> _Task material_:
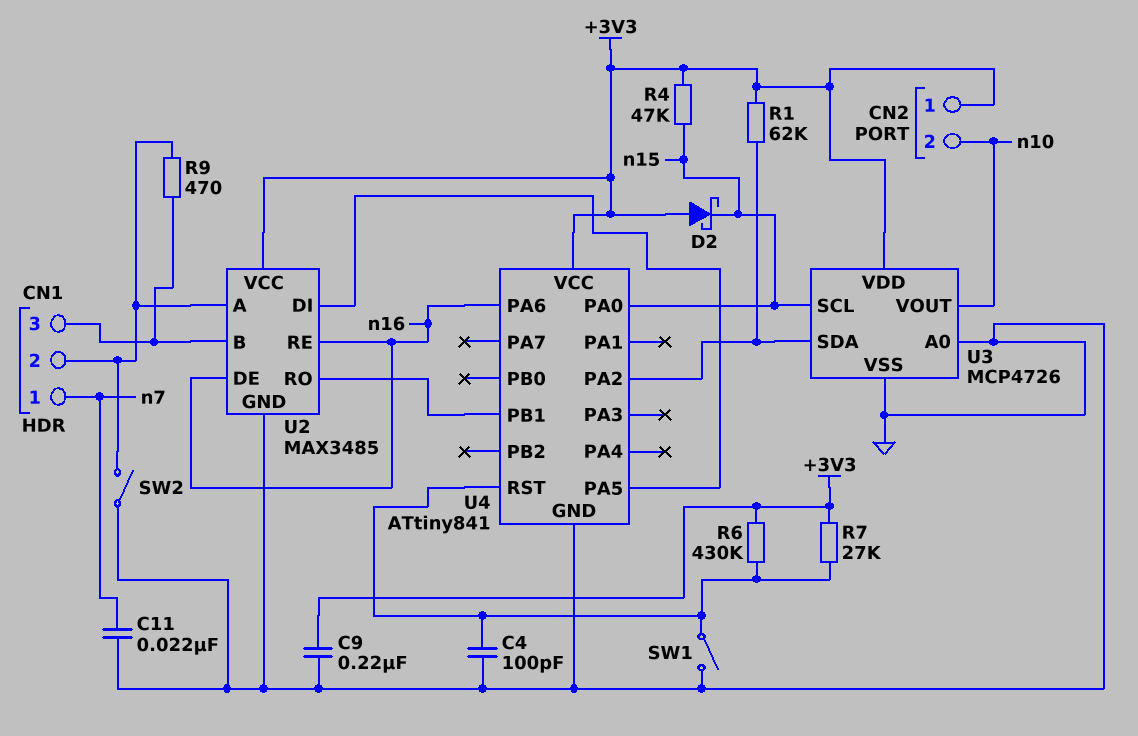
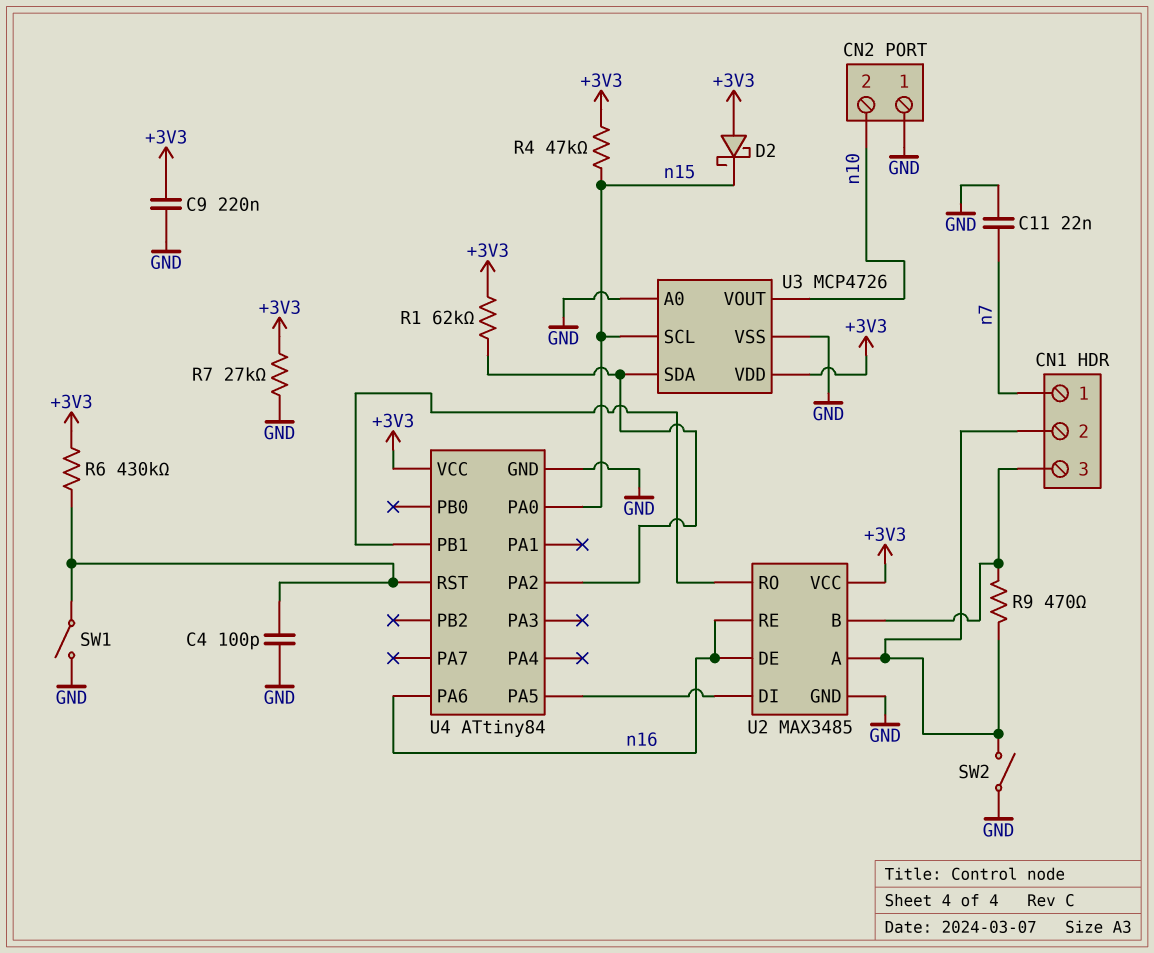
CN2 pin 1: +3V3 -> GND
R7: 27k (+3V3, U4/RST) -> 27k (+3V3, GND)
U4: ATtiny841 -> ATtiny84

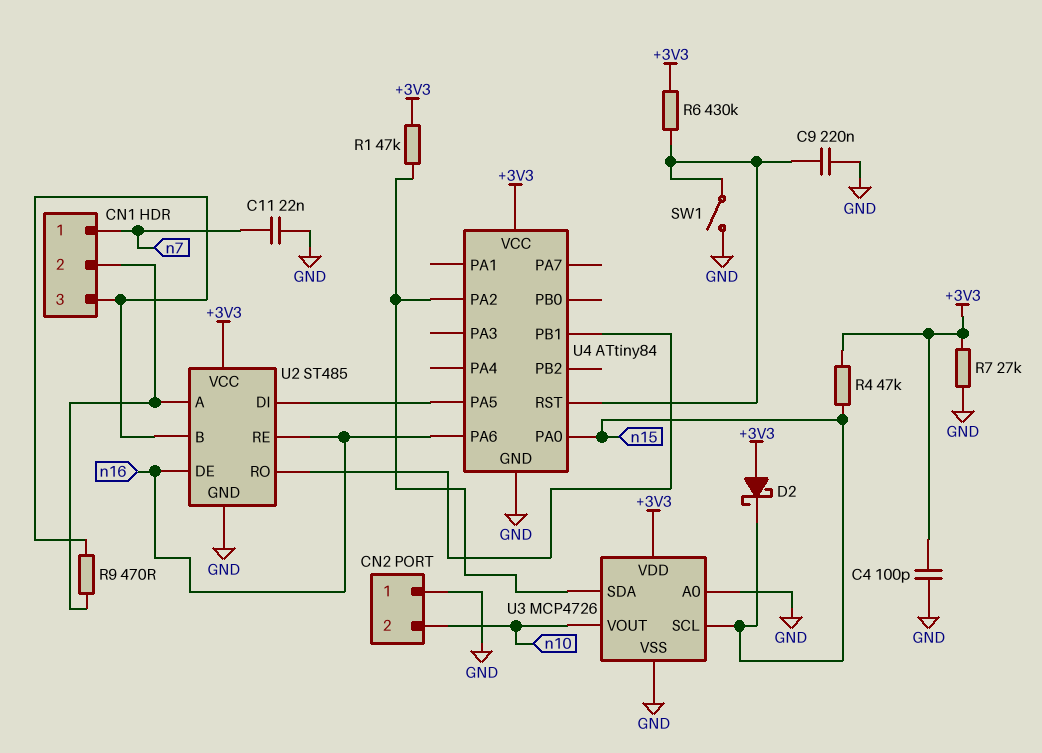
C4: 100pF (GND, U4/RST) -> 100pF (+3V3, GND)
C9: 220nF (+3V3, GND) -> 220nF (GND, U4/RST)
R1: 62k (+3V3, U3/SDA) -> 47k (+3V3, U3/SDA)
SW2: switch (CN1/2, GND) -> none
U2: MAX3485 -> ST485

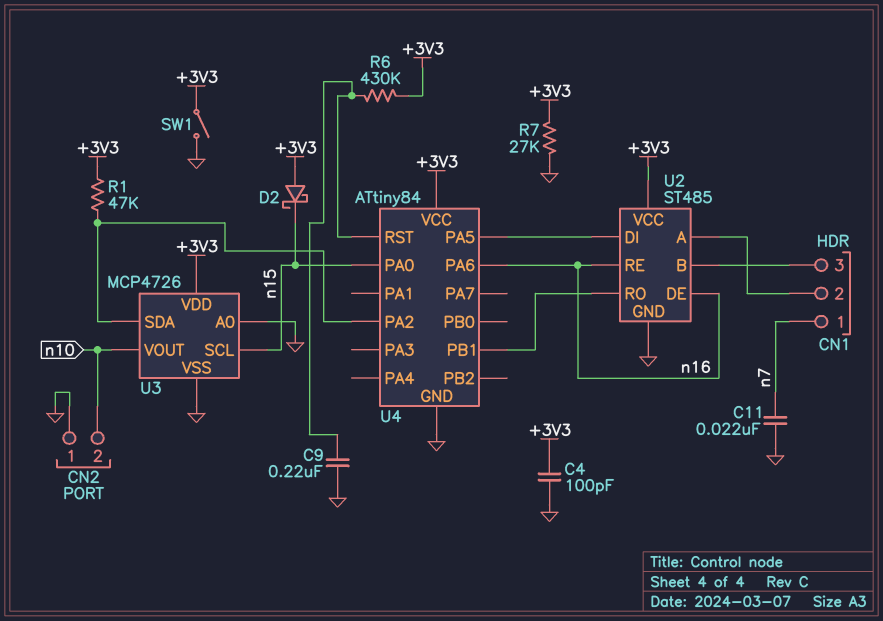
R4: 47k (+3V3, n15) -> none
R9: 470 (CN1/2, CN1/3) -> none
SW1: switch (GND, U4/RST) -> switch (+3V3, GND)

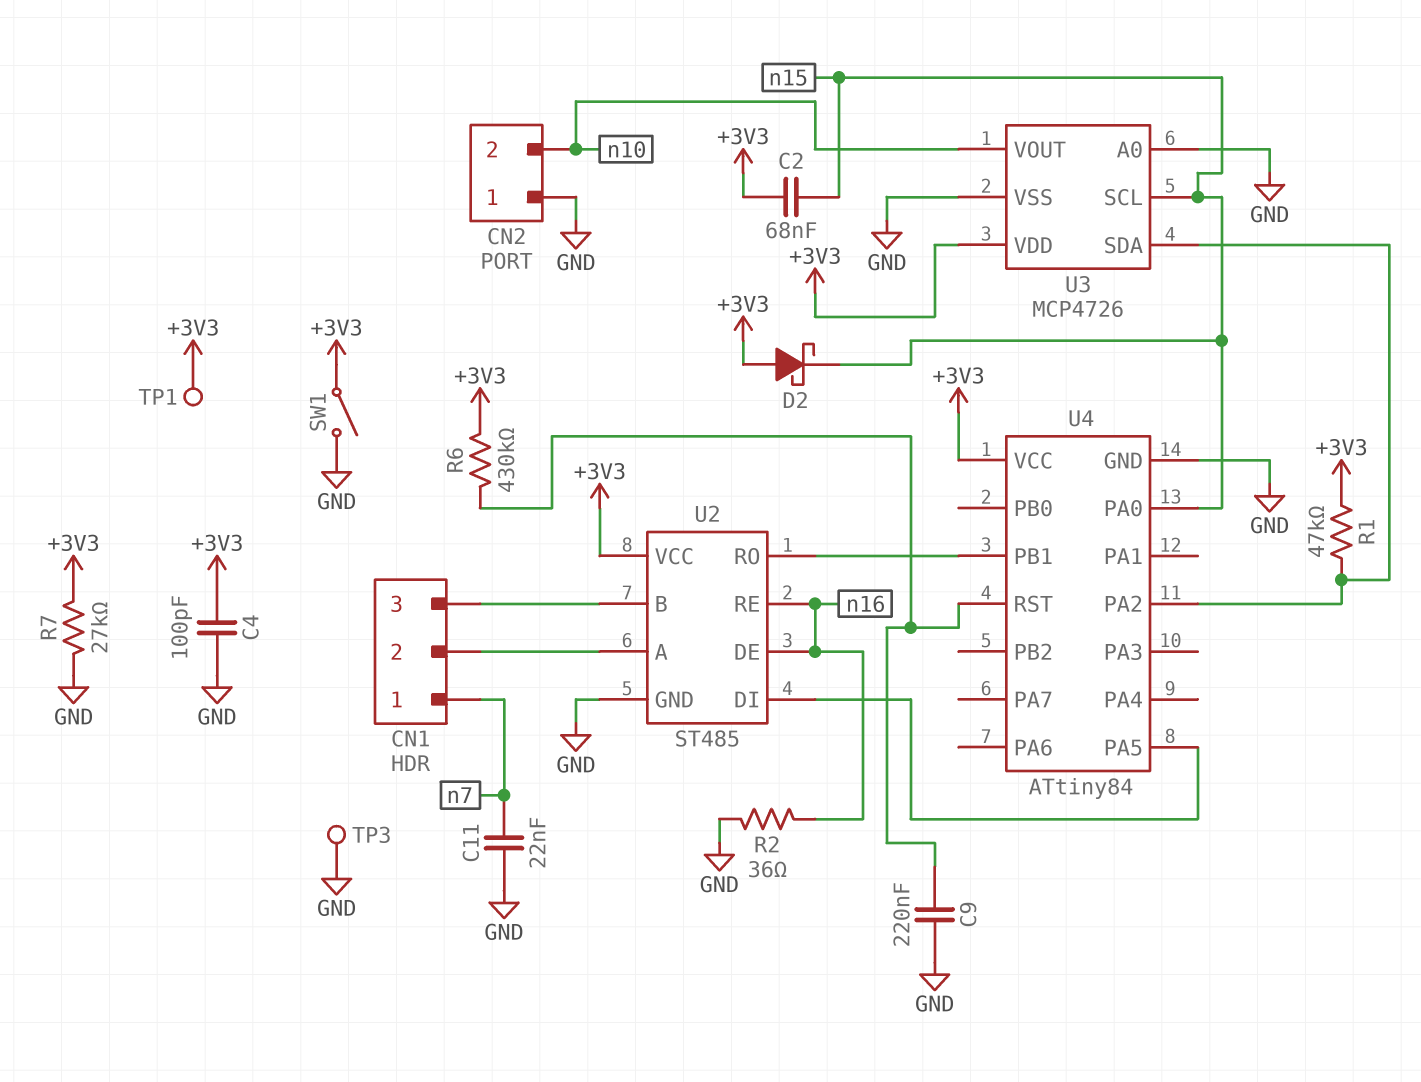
C2: none -> 68nF (+3V3, n15)
R2: none -> 36 (GND, n16)
TP1: none -> test point (+3V3)
TP3: none -> test point (GND)
U4 pin PA6: n16 -> none

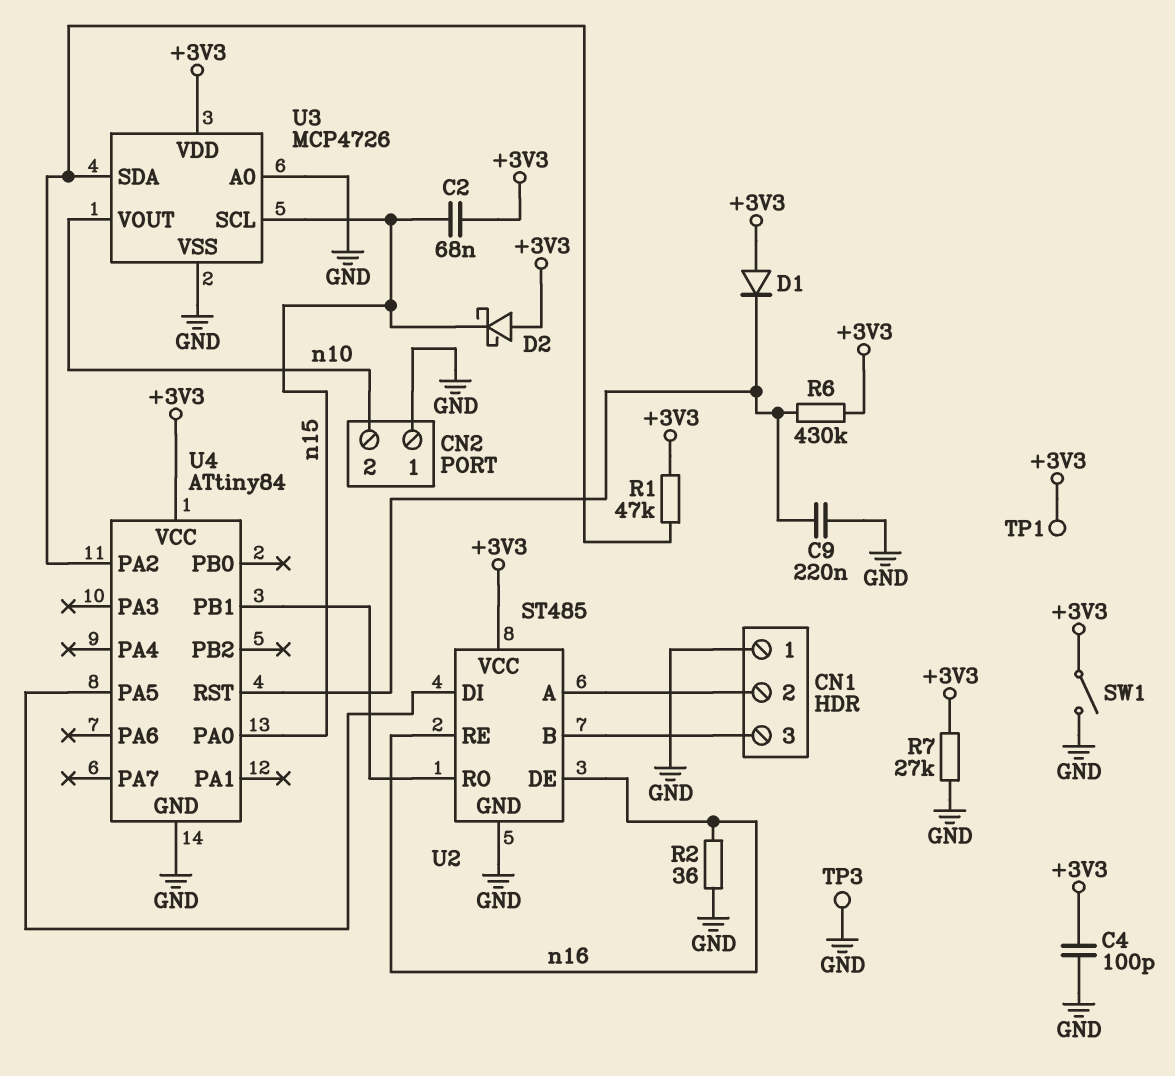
C11: 22nF (GND, n7) -> none
CN1 pin 1: n7 -> GND
D1: none -> diode (A +3V3, K U4/RST)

> _Task instructions_: Give back exactly the lines from the opening of the listing through the line holding "U2: MAX3485 -> ST485", both ends included, with every picture omitted.

> _Exercise result_:
CN2 pin 1: +3V3 -> GND
R7: 27k (+3V3, U4/RST) -> 27k (+3V3, GND)
U4: ATtiny841 -> ATtiny84

C4: 100pF (GND, U4/RST) -> 100pF (+3V3, GND)
C9: 220nF (+3V3, GND) -> 220nF (GND, U4/RST)
R1: 62k (+3V3, U3/SDA) -> 47k (+3V3, U3/SDA)
SW2: switch (CN1/2, GND) -> none
U2: MAX3485 -> ST485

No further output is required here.